◆ Short exercise:
Report every line in the entries below that contains the string "kern", copying each line in full. Case counts, so only count occurrences with matching capitalization.

#### Records for this task

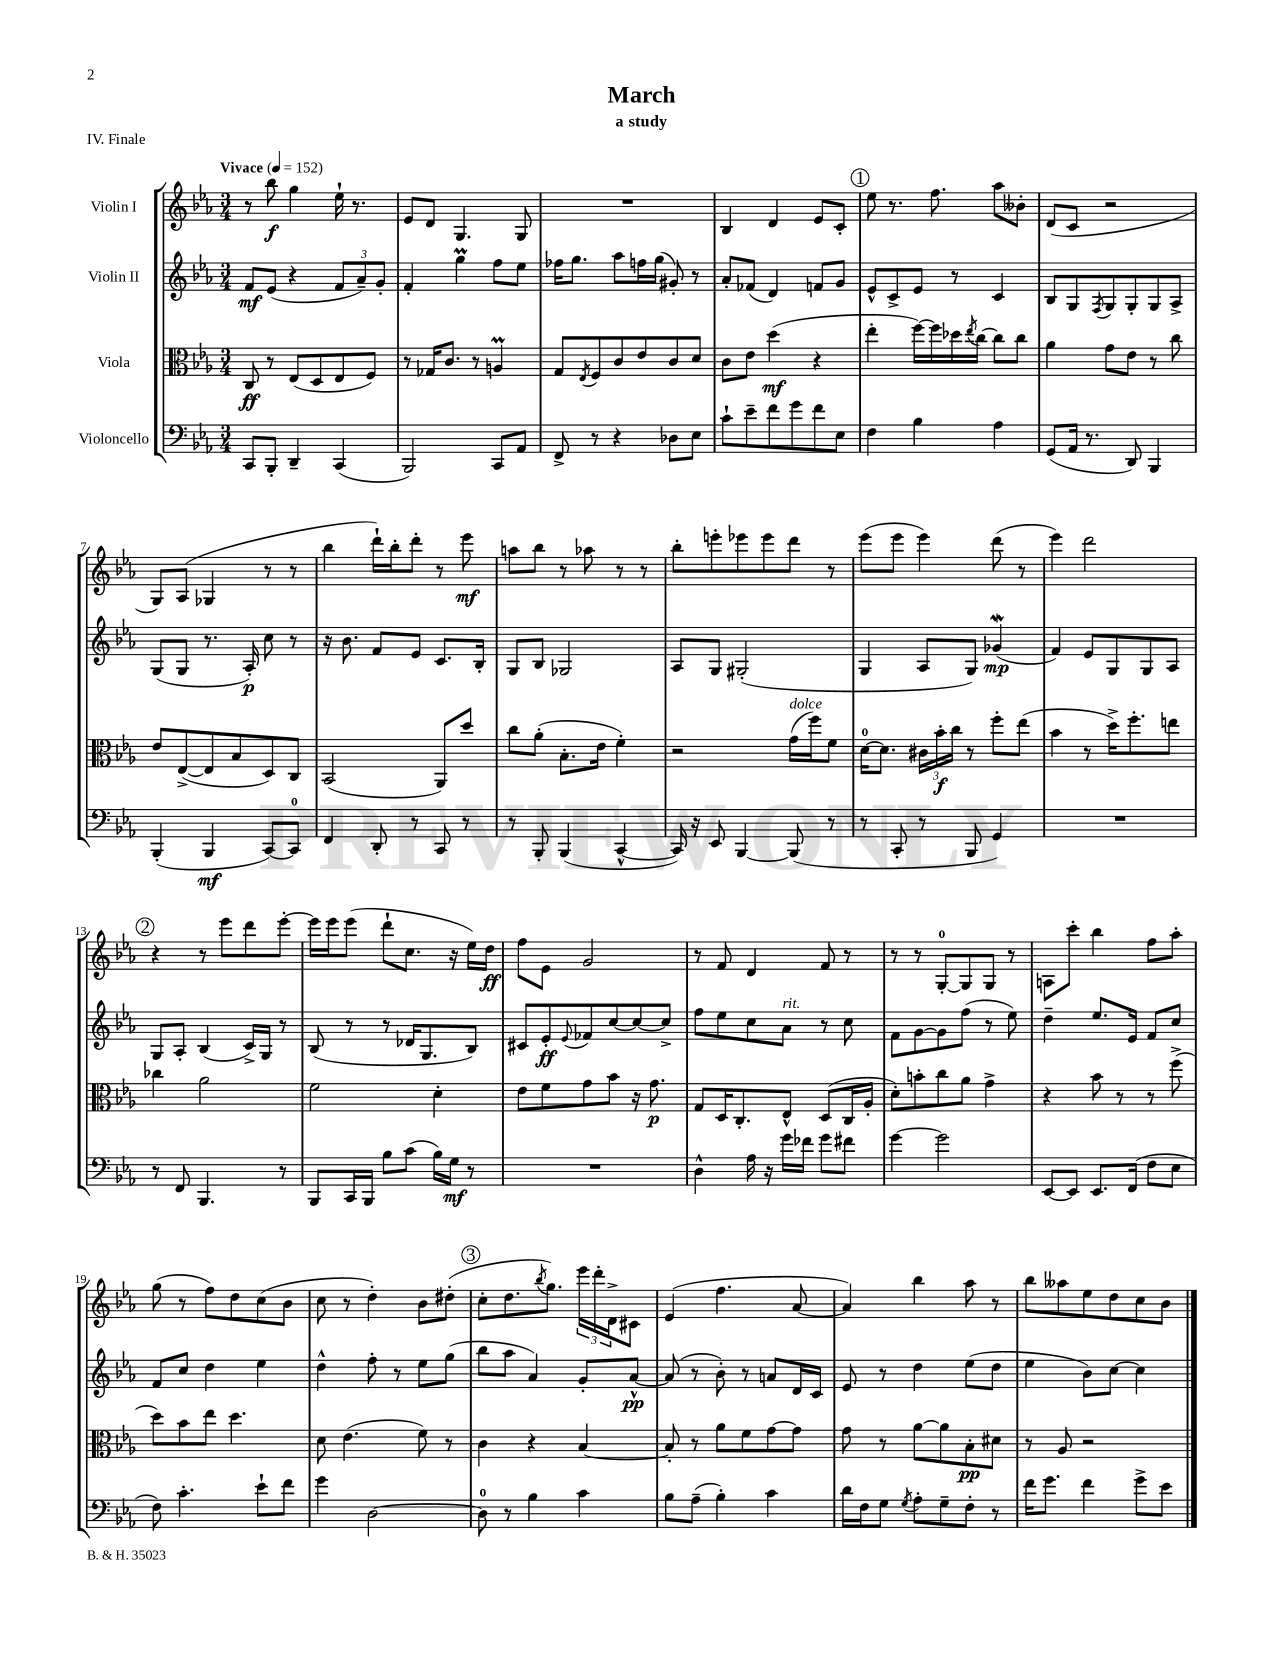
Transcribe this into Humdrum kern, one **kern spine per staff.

**kern	**kern	**kern	**kern
*staff4	*staff3	*staff2	*staff1
*clefF4	*clefC3	*clefG2	*clefG2
*k[b-e-a-]	*k[b-e-a-]	*k[b-e-a-]	*k[b-e-a-]
*M3/4	*M3/4	*M3/4	*M3/4
*MM152	*MM152	*MM152	*MM152
8CC/L	8C/	8f/L	8r
8BBB-'/J	8r	(8e-/J	8bb-\
4DD~/	(8E-/L	4r	4gg\
.	8D/	.	.
(4CC/	8E-/	12f/L	16ee-`\
.	.	.	8.r
.	.	12a-~/)	.
.	8F/J)	.	.
.	.	12g'/J	.
=	=	=	=
2BBB-/)	8r	4f'/	8e-/L
.	16G-/LK	.	8d/J
.	8.c/J	.	.
.	.	4gg\	4.G/
.	8r	.	.
8CC/L	4A/	8ff\L	.
8AA-/J	.	8ee-\J	8G/
=	=	=	=
8FF^/	8G/L	16ff-\LK	2.r
.	.	8.gg\J	.
.	8qE-/	.	.
8r	8F/	.	.
4r	8c/	8aa-\L	.
.	8e-/	16ff\L	.
.	.	(16gg\JJ	.
8D-\L	8c/	8g#'/)	.
8E-\J	8d/J	8r	.
=	=	=	=
8c`\L	8c\L	8a-'/L	4B-/
8e-~\	8e-\J	(8f-/J	.
8f\	(4dd\	4d/)	4d/
8g\	.	.	.
8f\	4r	8f/L	8e-/L
8E-\J	.	8g/J	8c'/J
=	=	=	=
4F\	4ee-'\	8e-^^/L	8ee-\
.	.	8c^/	8.r
4B-\	[16ff\LL)	8e-/J	.
.	16ff\]	.	8.ff\
.	16dd-\	8r	.
.	8qee-/	.	.
.	[16cc\JJ	.	.
4A-\	8cc\]L	4c/	8aa-\L
.	8cc\J	.	8b--'\J
=	=	=	=
(8GG/L	4a-\	8B-/L	(8d/L
16AA-/Jk	.	8G/	8c/J
8.r	.	.	.
.	.	8qF/	.
.	8g\L	8G/	2r
8DD/)	8e-\J	8G'/	.
4BBB-/	8r	8G/	.
.	8cc\	8A-^/J	.
=	=	=	=
(4BBB-'/	8e-/L	(8G/L	8G/L)
.	([8E-^/	8G/J	(8A-/J
4BBB-/	8E-/]	8.r	4G-/
.	8B-/	.	.
.	.	16A-'/)	.
[8CC/L)	8D/)	8cc\	8r
8CC/]J	8C/J	8r	8r
=	=	=	=
4FF/	(2BB-/	16r	4bb-\
.	.	8.b-\	.
8DD'/	.	8f/L	16ddd`\LL)
.	.	.	16bb-'\J
8r	.	8e-/J	8ddd'\J
8CC/	8AA-/L)	8.c/L	8r
8r	8dd/J	.	8eee-\
.	.	16B-'/Jk	.
=	=	=	=
8r	8cc\L	8G/L	8aa\L
8BBB-'/	(8a-'\J	8B-/J	8bb-\J
(4BBB-/	8.B-'\L	2G-/	8r
.	.	.	8aa-\
.	16e-\Jk	.	.
[4CC^^/	4f'\)	.	8r
.	.	.	8r
=	=	=	=
16CC/])	2r	8A-/L	8bb-'\L
16r	.	.	.
8EE-/	.	8G/J	8eee'\
[4BBB-/	.	(2G#'/	8eee-\
.	.	.	8eee-\
(8BBB-/]	(16g\LL	.	8ddd\J
.	16ff\J)	.	.
8r	8f\J	.	8r
=	=	=	=
8r	[16d\LK	4G/	(8eee-\L
.	8.d\]J	.	.
8CC'/	.	.	8eee-\J
8r	24c#\LL	8A-/L	4eee-\)
.	24b-'\	.	.
.	24cc\JJ	.	.
8BBB-/	8r	8G/J)	.
4GG/)	8ff'\L	(4g-/	(8ddd\
.	(8ee-\J	.	8r
=	=	=	=
2.r	4b-\	4f/)	4eee-\)
.	8r	8e-/L	2ddd\
.	16dd^\LK)	8G/	.
.	8.ff'\	.	.
.	.	8G/	.
.	8ee\J	8A-/J	.
=	=	=	=
8r	4cc-\	8G/L	4r
8FF/	.	8A-'/J	.
4.BBB-/	2a-\	(4B-/	8r
.	.	.	8eee-\L
.	.	16c^/LL)	8ddd\
.	.	16G/JJ	.
8r	.	8r	[8eee-'\J
=	=	=	=
8BBB-/L	2f\	(8B-/	16eee-\]LL
.	.	.	16eee-\J
16CC/L	.	8r	(8eee-\J
16BBB-/JJ	.	.	.
8B-\L	.	8r	8ddd`\L
(8c\J	.	16d-/LK	8.cc\J
.	.	8.G/	.
16B-\LL)	4d'\	.	.
16G\JJ	.	.	16r
8r	.	8B-/J)	16ee-\LL)
.	.	.	16dd\JJ
=	=	=	=
2.r	8e-\L	8c#/L	8ff\L
.	8f\	8e-'/	8e-\J
.	.	8qqe-/	.
.	8g\	8f-/	2g/
.	8b-\J	[8cc/	.
.	16r	8cc/_	.
.	8.g\	.	.
.	.	8cc^/]J	.
=	=	=	=
4D^^\	8G/L	8ff\L	8r
.	16D/K	8ee-\	8f/
.	8.C'/	.	.
16A-\	.	8cc\	4d/
16r	.	.	.
16g\LL	8E-^^/J	8a-\J	.
16f-\JJ	.	.	.
8g\L	(8D/L	8r	8f/
8f#\J	16C/L	8cc\	8r
.	16A-'/JJ	.	.
=	=	=	=
[4g\	8d'\L)	8f\L	8r
.	8b'\	[8g\	8r
2g\]	8cc\	8g\]	[8G'/L
.	8a-\J	(8ff\J	8G/]
.	4g^\	8r	8G/J
.	.	8ee-\)	8r
=	=	=	=
[8EE-/L	4r	4dd~\	8A\L
8EE-/]J	.	.	8ccc'\J
8.EE-/L	8b-\	8.ee-/L	4bb-\
.	8r	.	.
(16FF/Jk	.	16e-/Jk	.
8F\L	8r	8f/L	8ff\L
8E-\J	(8ff^\	8cc/J	8aa-'\J
=	=	=	=
8F\)	8dd\L)	8f/L	(8gg\
4.c'\	8b-\	8cc/J	8r
.	8ee-\J	4dd\	8ff\L)
.	4.dd\	.	8dd\
8e-`\L	.	4ee-\	(8cc\
8f\J	.	.	8b-\J
=	=	=	=
4g\	8d\	4dd^^\	8cc\
.	(4.e-\	.	8r
[2D\	.	8ff'\	4dd'\)
.	.	8r	.
.	8f\)	8ee-\L	8b-\L
.	8r	(8gg\J	(8dd#'\J
=	=	=	=
8D\]	4c\	8bb-\L	8cc'\L
8r	.	8aa-\J	8.dd\
4B-\	4r	4a-/)	.
.	.	.	8qbb-/
.	.	.	8.gg\J)
4c\	[4B-/	8g'/L	24eee-\LL
.	.	.	24ddd'\
.	.	.	24d^\J
.	.	[8a-^^/J	8c#\J
=	=	=	=
8B-\L	8B-'/]	(8a-/]	(4e-/
(8A-~\J	8r	8r	.
4B-'\)	8a-\L	8b-'\)	4.ff\
.	8f\	8r	.
4c\	[8g\	8a/L	.
.	8g\]J	16d/L	[8a-/
.	.	16c/JJ	.
=	=	=	=
16d\LL	8g\	8e-/	4a-/])
16F\J	.	.	.
8G\J	8r	8r	.
8qG/	.	.	.
8A-'\L	[8a-\L	4dd\	4bb-\
8G~\	8a-\]	.	.
8F'\J	8B-'\	(8ee-\L	8aa-\
8r	8d#\J	8dd\J	8r
=	=	=	=
16f\LK	8r	4ee-\	8bb-\L
8.g\J	.	.	.
.	8A-/	.	8aa--\
4f\	2r	8b-\L)	8ee-\
.	.	[8cc\J	8dd\
8g^\L	.	4cc\]	8cc\
8e-\J	.	.	8b-\J
==	==	==	==
*-	*-	*-	*-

########

◆ Task answer:
Transcribe this into Humdrum kern, one **kern spine per staff.
**kern	**kern	**kern	**kern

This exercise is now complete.